* **Directions**
Please restate, word for word, the lines below that begin at the one with "gray rectangle: rotated" and end at the one with "red pentagon: moved". Leave out all other lines.

======== Exercise inputs ========

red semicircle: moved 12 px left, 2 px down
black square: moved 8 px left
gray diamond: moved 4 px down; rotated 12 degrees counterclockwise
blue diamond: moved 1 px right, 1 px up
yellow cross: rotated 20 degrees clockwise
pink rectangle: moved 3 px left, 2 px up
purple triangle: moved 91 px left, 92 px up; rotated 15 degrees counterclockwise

========
======== Exercise inputs ========

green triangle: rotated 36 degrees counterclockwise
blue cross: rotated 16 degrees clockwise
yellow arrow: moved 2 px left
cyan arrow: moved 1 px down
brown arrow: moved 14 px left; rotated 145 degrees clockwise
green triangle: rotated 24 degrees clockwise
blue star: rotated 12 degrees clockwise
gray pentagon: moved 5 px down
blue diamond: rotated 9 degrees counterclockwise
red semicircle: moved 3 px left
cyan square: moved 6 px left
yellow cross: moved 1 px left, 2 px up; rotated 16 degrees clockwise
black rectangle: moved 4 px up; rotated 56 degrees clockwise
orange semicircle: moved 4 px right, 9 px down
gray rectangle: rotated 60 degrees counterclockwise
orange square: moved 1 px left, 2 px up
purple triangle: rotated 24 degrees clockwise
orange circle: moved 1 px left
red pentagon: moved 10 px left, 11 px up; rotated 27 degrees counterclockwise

========

* **Answer to this exercise**
gray rectangle: rotated 60 degrees counterclockwise
orange square: moved 1 px left, 2 px up
purple triangle: rotated 24 degrees clockwise
orange circle: moved 1 px left
red pentagon: moved 10 px left, 11 px up; rotated 27 degrees counterclockwise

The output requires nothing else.